WORK INSTRUCTION
Starting at the first line of the entries below, please return exactly each line up to and including the one with "R7: none -> 91 (FWD, REV)"; pictures stay out.

Stored data entries:
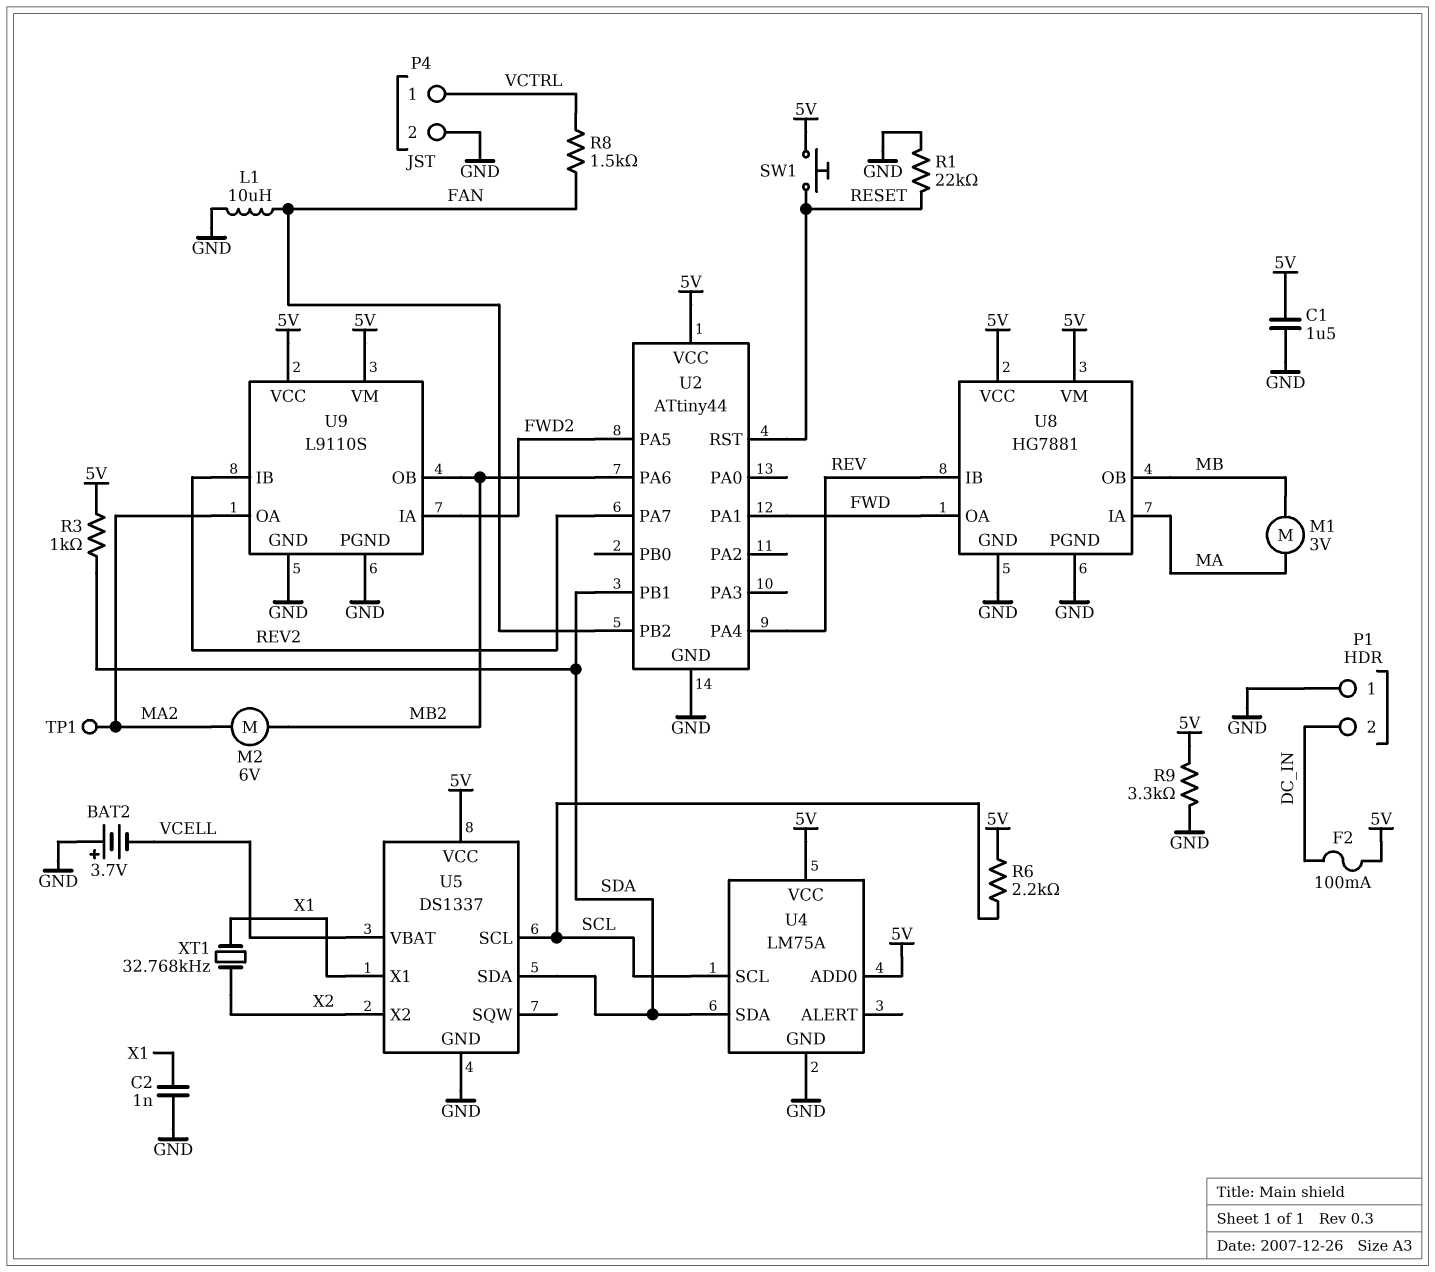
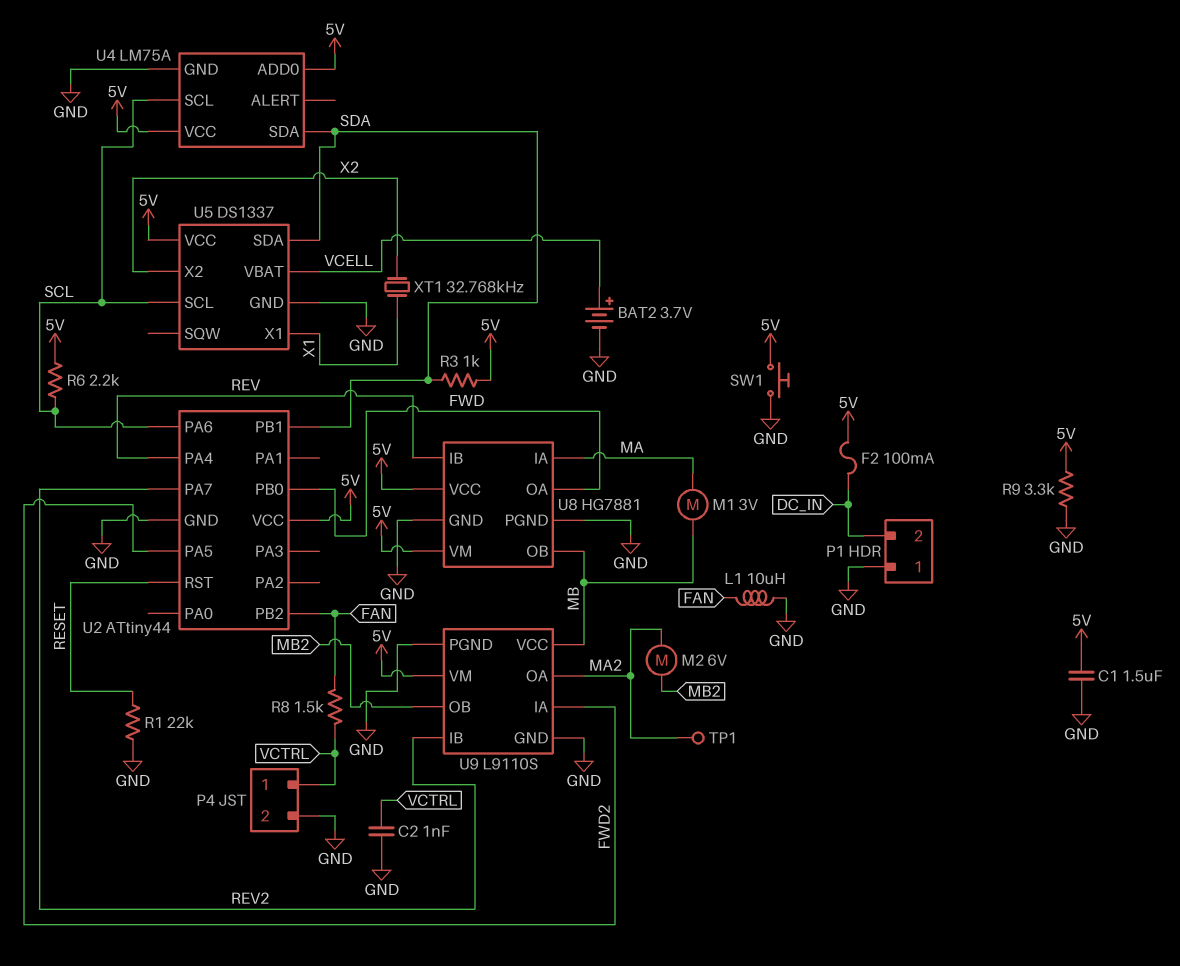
BAT2: 3.7V (plus GND, minus VCELL) -> 3.7V (plus VCELL, minus GND)
C2: 1nF (GND, X1) -> 1nF (GND, VCTRL)
SW1: button (5V, RESET) -> button (5V, GND)
U2 pin PA1: FWD -> none
U2 pin PA6: MB2 -> SCL
U2 pin PB0: none -> FWD
U9 pin VCC: 5V -> MB

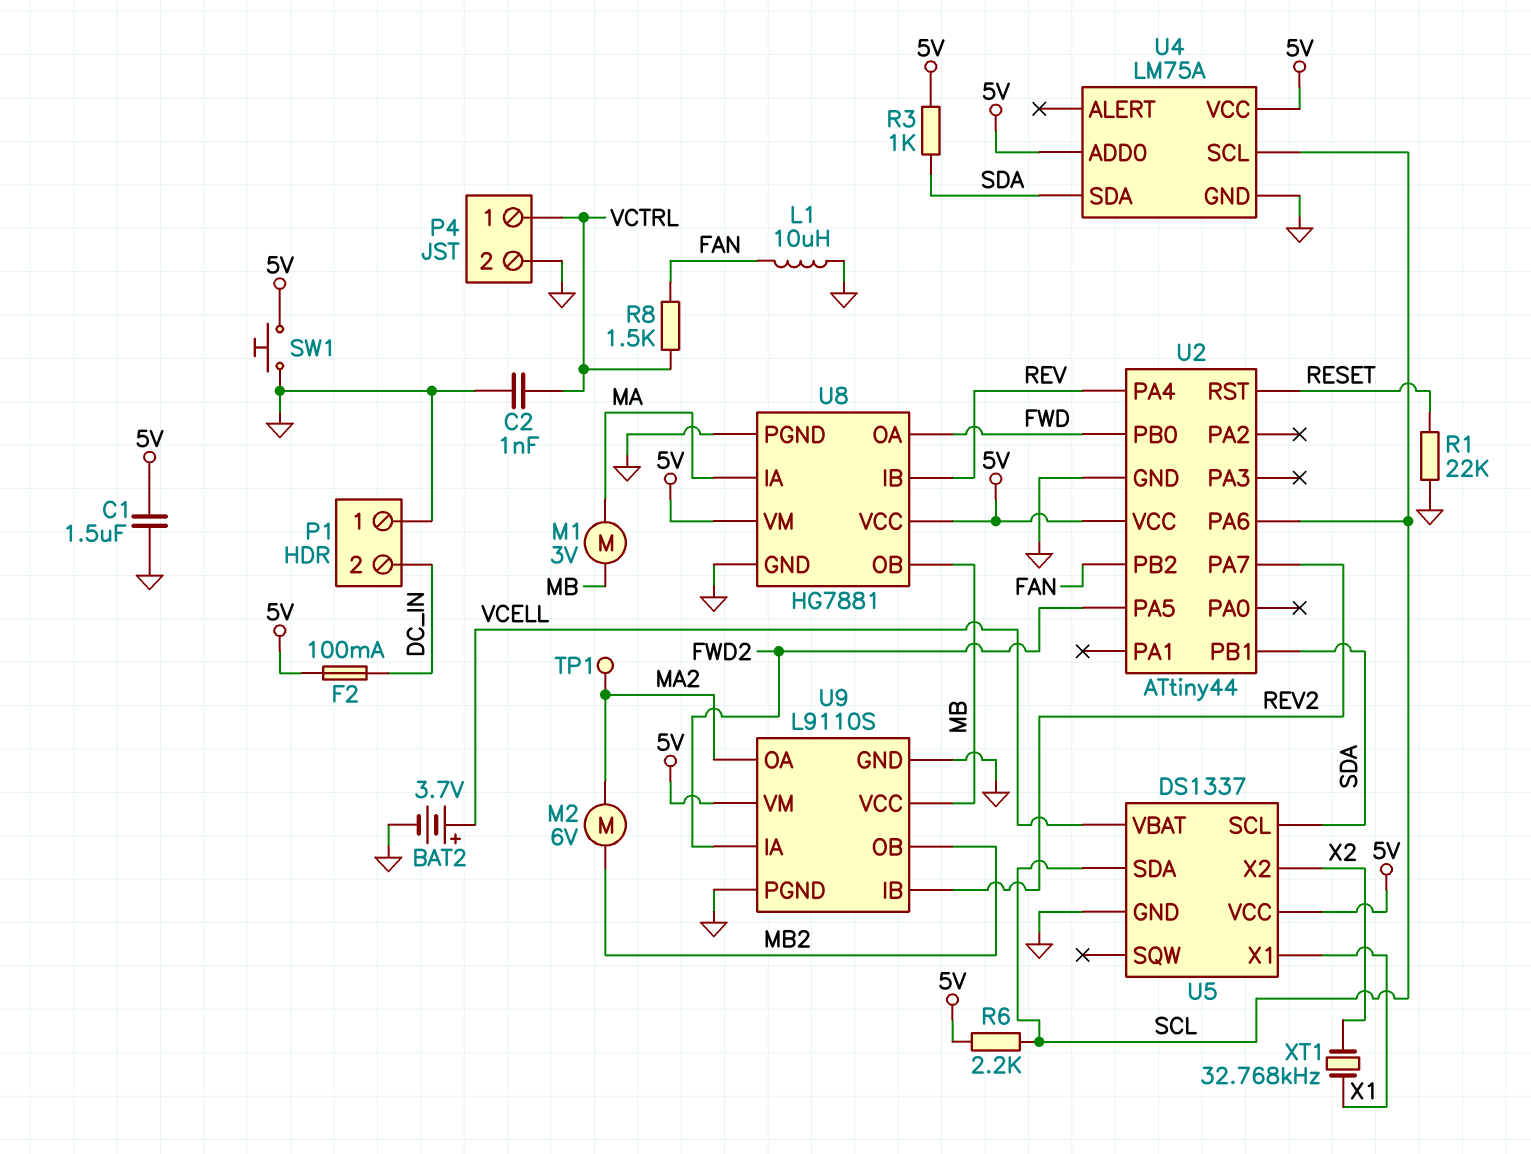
R9: 3.3k (5V, GND) -> none
U5 pin SCL: SCL -> SDA
U5 pin SDA: SDA -> SCL

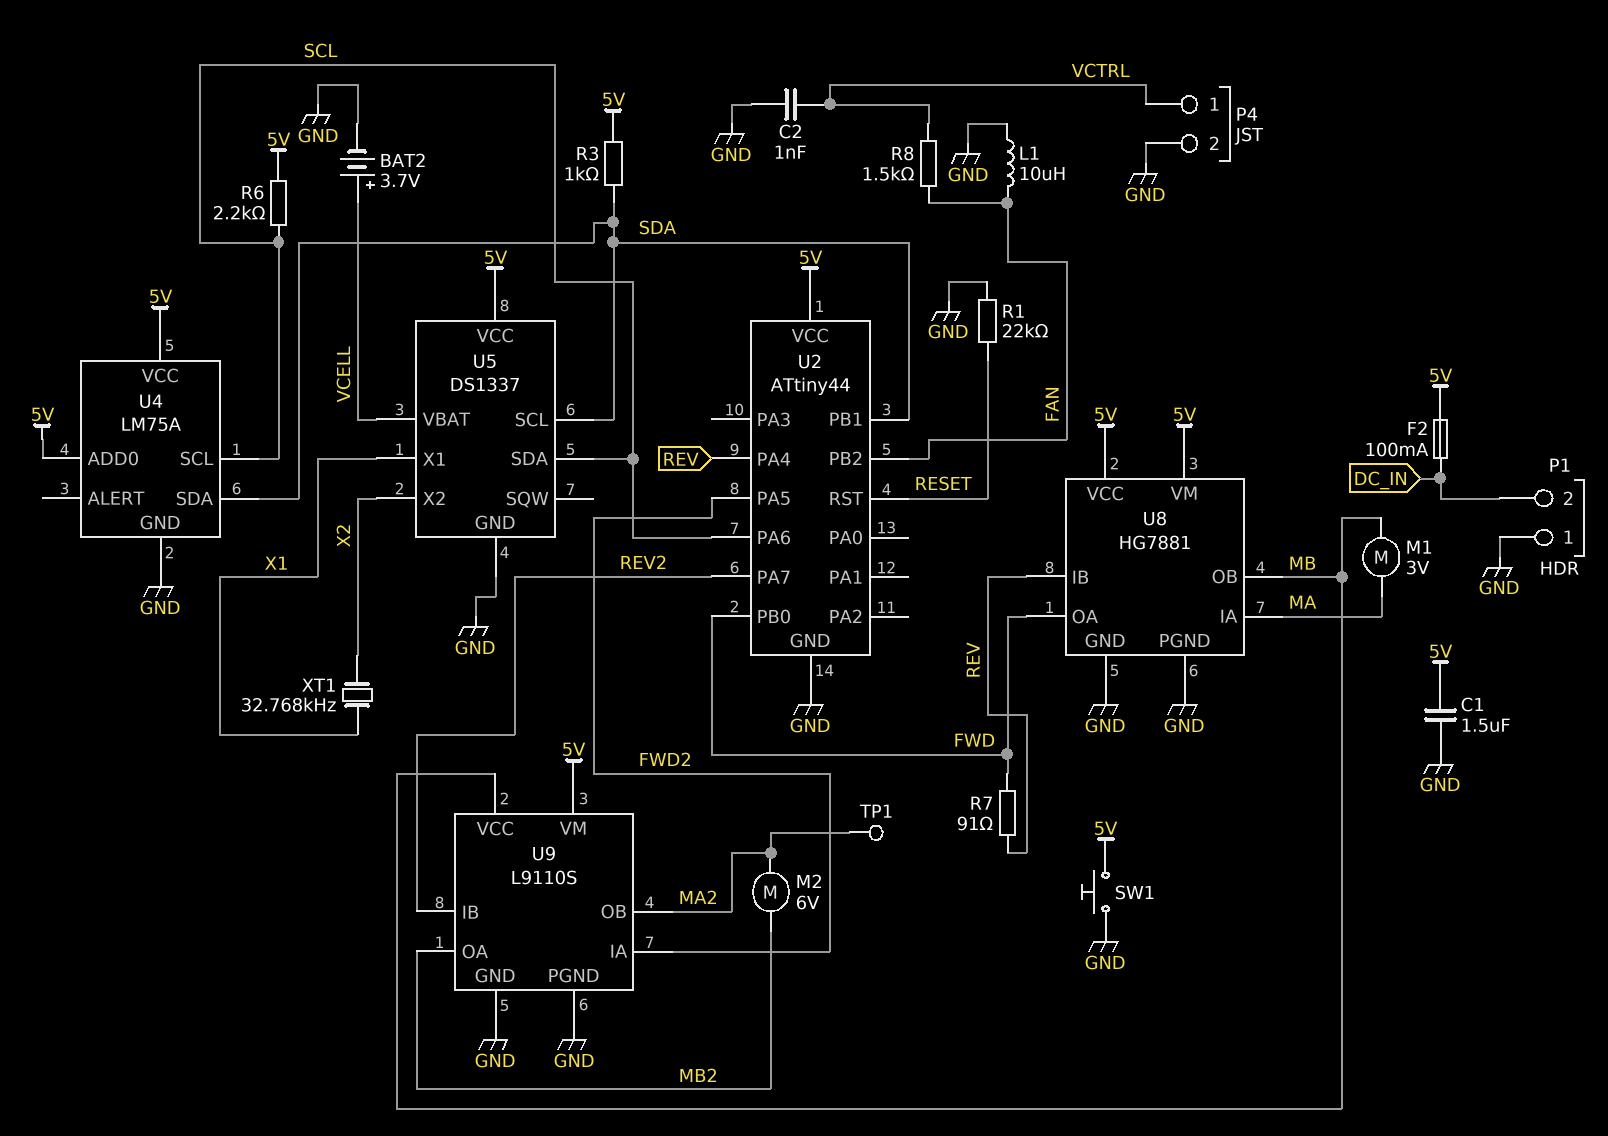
R7: none -> 91 (FWD, REV)
U9 pin OA: MA2 -> MB2
U9 pin OB: MB2 -> MA2

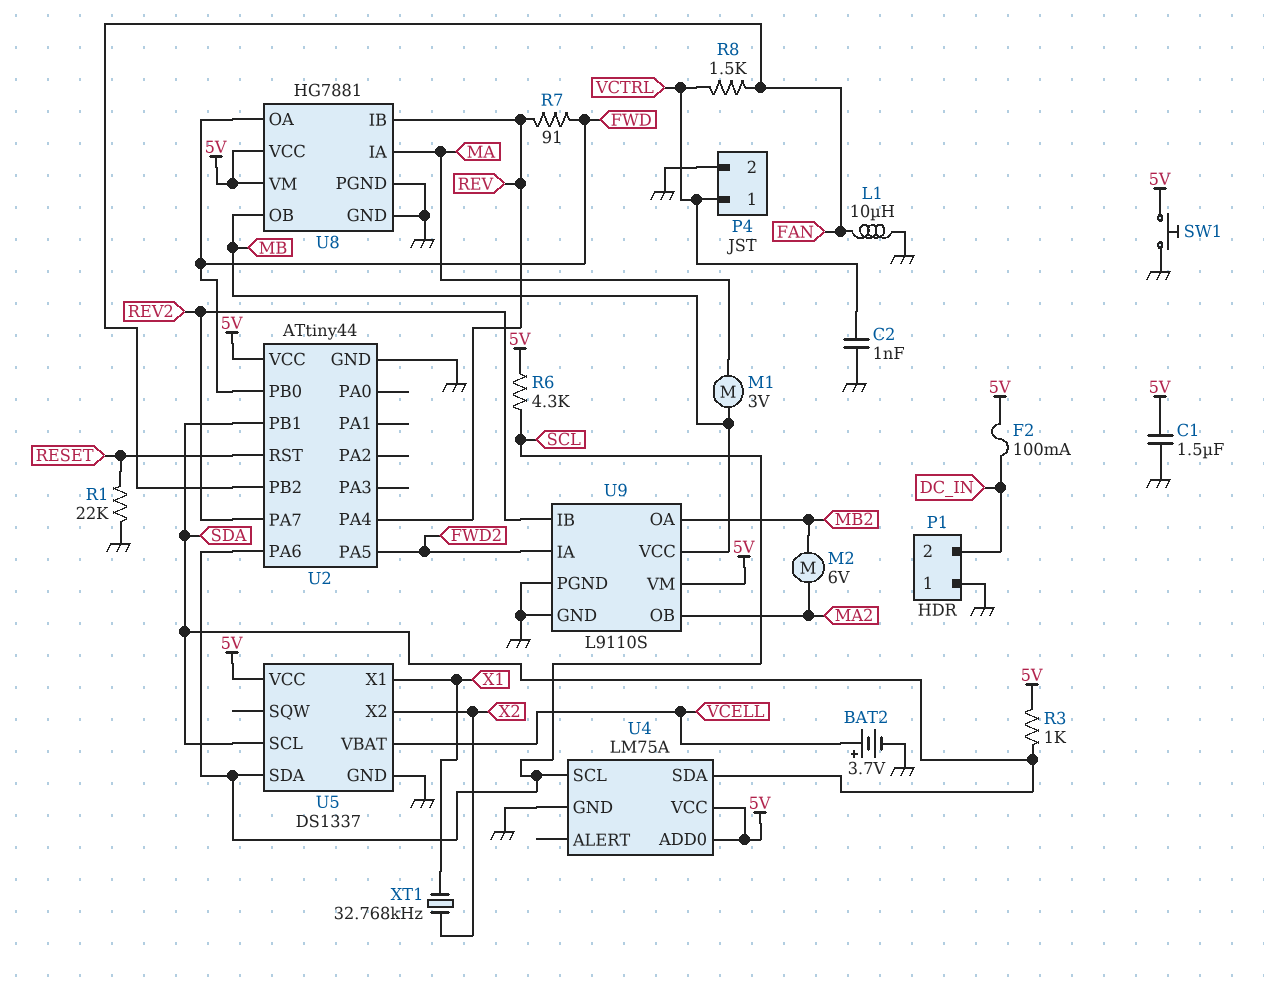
R6: 2.2k (5V, SCL) -> 4.3k (5V, SCL)
TP1: test point (MA2) -> none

EXERCISE RESULT
BAT2: 3.7V (plus GND, minus VCELL) -> 3.7V (plus VCELL, minus GND)
C2: 1nF (GND, X1) -> 1nF (GND, VCTRL)
SW1: button (5V, RESET) -> button (5V, GND)
U2 pin PA1: FWD -> none
U2 pin PA6: MB2 -> SCL
U2 pin PB0: none -> FWD
U9 pin VCC: 5V -> MB

R9: 3.3k (5V, GND) -> none
U5 pin SCL: SCL -> SDA
U5 pin SDA: SDA -> SCL

R7: none -> 91 (FWD, REV)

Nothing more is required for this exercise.